_ASSIGNMENT_:
In the data, extract each line that holds the string "degrees".

#### EXERCISE DATA ####

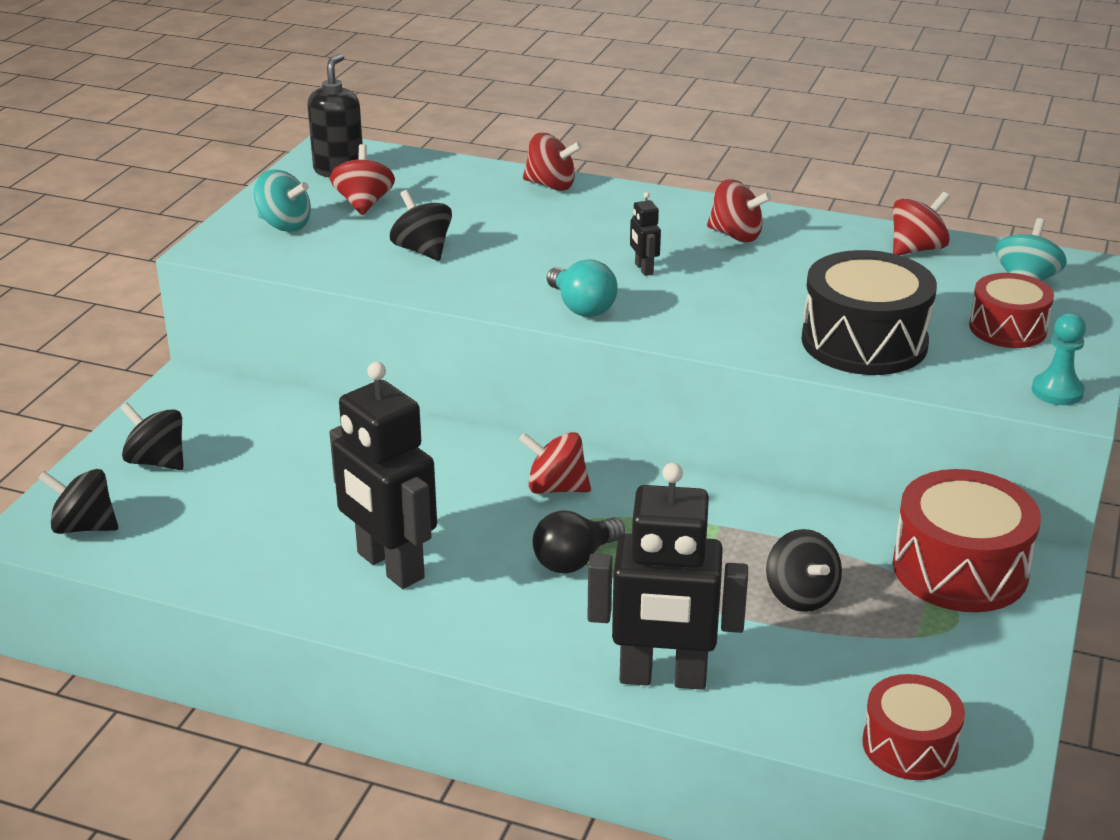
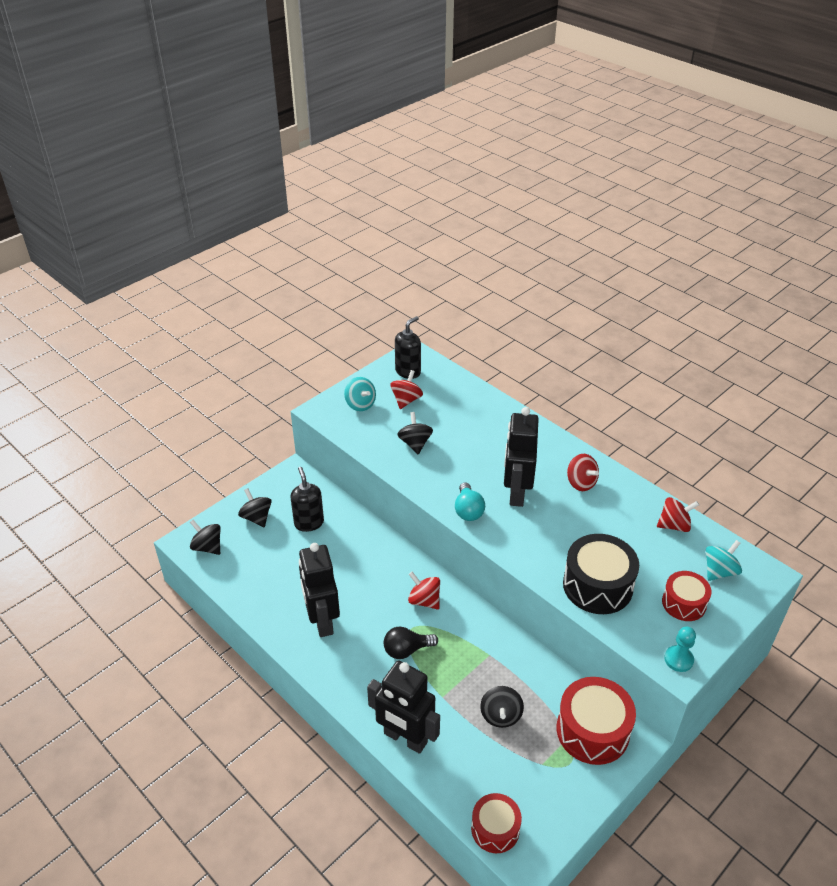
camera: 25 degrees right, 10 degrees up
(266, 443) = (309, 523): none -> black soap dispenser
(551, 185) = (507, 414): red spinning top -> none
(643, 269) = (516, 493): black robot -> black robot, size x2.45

####
#### EXERCISE DATA ####

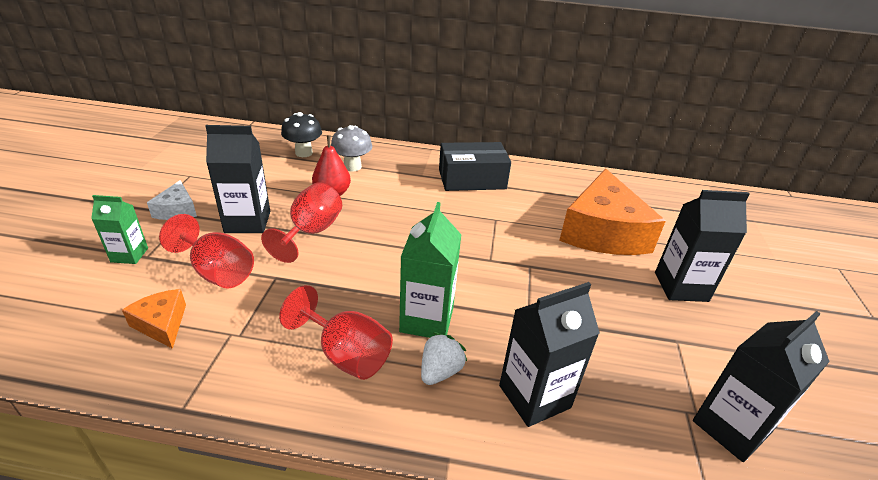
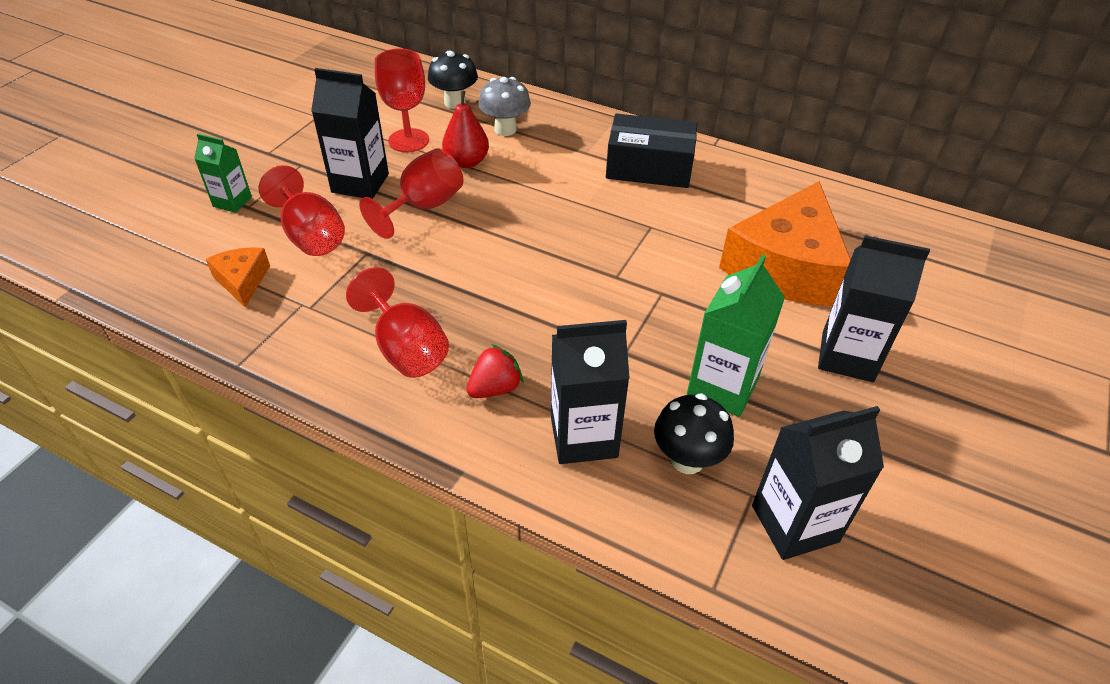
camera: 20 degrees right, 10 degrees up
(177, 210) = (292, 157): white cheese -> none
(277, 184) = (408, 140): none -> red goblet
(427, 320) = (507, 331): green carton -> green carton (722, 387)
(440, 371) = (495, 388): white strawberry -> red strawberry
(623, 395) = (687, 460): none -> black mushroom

####
#### EXERCISE DATA ####

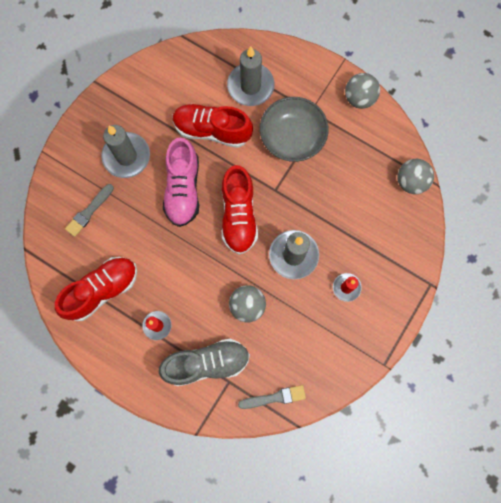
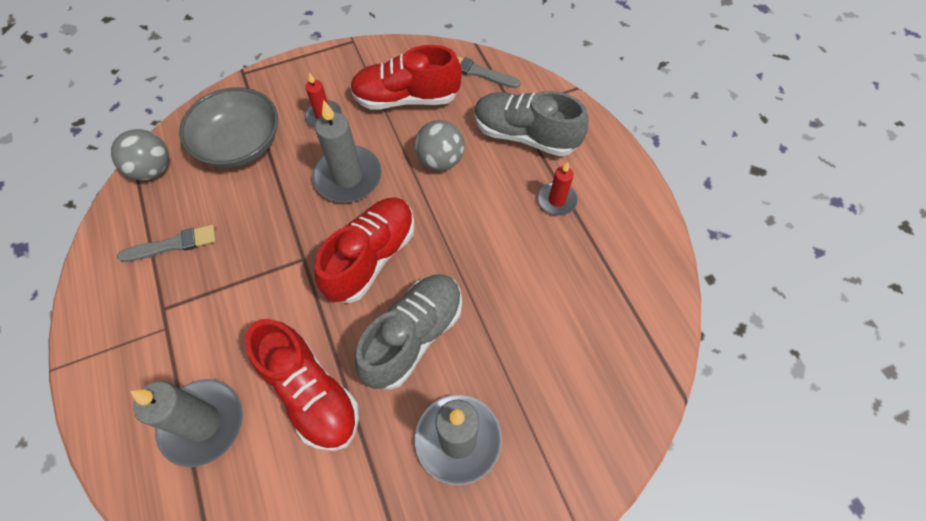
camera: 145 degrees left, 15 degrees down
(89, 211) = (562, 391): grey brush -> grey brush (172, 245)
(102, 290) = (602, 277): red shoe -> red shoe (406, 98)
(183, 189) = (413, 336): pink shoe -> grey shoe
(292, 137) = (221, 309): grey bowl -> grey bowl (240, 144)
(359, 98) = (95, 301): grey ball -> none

####

_RESPONSE AREA_:
camera: 25 degrees right, 10 degrees up
camera: 20 degrees right, 10 degrees up
camera: 145 degrees left, 15 degrees down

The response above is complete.